- **TASK**
All lines from the one including "(728, 572) = (782, 604): brown" to the bottom of the entries below should be repeated exactly, both ends kept.

- **EXCERPTED DATA**
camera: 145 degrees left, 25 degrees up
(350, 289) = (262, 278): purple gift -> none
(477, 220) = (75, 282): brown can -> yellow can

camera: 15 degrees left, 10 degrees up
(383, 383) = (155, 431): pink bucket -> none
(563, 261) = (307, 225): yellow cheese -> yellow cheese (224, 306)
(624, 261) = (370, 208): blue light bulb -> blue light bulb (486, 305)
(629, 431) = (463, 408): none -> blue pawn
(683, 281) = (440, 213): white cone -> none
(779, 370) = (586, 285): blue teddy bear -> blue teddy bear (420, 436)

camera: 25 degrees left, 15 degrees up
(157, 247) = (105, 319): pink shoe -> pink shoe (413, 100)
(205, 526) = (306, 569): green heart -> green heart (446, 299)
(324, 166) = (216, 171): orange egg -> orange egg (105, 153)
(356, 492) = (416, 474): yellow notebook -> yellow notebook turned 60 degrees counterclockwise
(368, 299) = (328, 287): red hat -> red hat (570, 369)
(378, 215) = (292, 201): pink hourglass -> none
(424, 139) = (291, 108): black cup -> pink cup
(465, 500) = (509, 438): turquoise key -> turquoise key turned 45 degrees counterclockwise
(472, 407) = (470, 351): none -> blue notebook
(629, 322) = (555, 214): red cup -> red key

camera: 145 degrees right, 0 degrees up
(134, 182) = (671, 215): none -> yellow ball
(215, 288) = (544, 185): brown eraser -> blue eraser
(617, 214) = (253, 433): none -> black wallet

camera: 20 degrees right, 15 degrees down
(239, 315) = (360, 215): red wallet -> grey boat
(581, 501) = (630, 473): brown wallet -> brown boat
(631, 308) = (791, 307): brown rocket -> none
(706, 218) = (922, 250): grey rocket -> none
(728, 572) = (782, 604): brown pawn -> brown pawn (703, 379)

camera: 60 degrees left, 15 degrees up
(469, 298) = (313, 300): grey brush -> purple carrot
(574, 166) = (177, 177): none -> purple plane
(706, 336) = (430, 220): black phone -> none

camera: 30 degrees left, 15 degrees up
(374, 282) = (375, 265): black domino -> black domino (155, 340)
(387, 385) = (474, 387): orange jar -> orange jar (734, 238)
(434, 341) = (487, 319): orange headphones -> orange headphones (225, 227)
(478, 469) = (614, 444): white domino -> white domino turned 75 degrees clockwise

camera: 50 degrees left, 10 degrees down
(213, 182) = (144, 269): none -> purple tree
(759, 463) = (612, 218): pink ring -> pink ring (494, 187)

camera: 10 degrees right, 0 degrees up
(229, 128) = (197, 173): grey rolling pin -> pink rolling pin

- **RESPONSE TO THIS TASK**
(728, 572) = (782, 604): brown pawn -> brown pawn (703, 379)

camera: 60 degrees left, 15 degrees up
(469, 298) = (313, 300): grey brush -> purple carrot
(574, 166) = (177, 177): none -> purple plane
(706, 336) = (430, 220): black phone -> none

camera: 30 degrees left, 15 degrees up
(374, 282) = (375, 265): black domino -> black domino (155, 340)
(387, 385) = (474, 387): orange jar -> orange jar (734, 238)
(434, 341) = (487, 319): orange headphones -> orange headphones (225, 227)
(478, 469) = (614, 444): white domino -> white domino turned 75 degrees clockwise

camera: 50 degrees left, 10 degrees down
(213, 182) = (144, 269): none -> purple tree
(759, 463) = (612, 218): pink ring -> pink ring (494, 187)

camera: 10 degrees right, 0 degrees up
(229, 128) = (197, 173): grey rolling pin -> pink rolling pin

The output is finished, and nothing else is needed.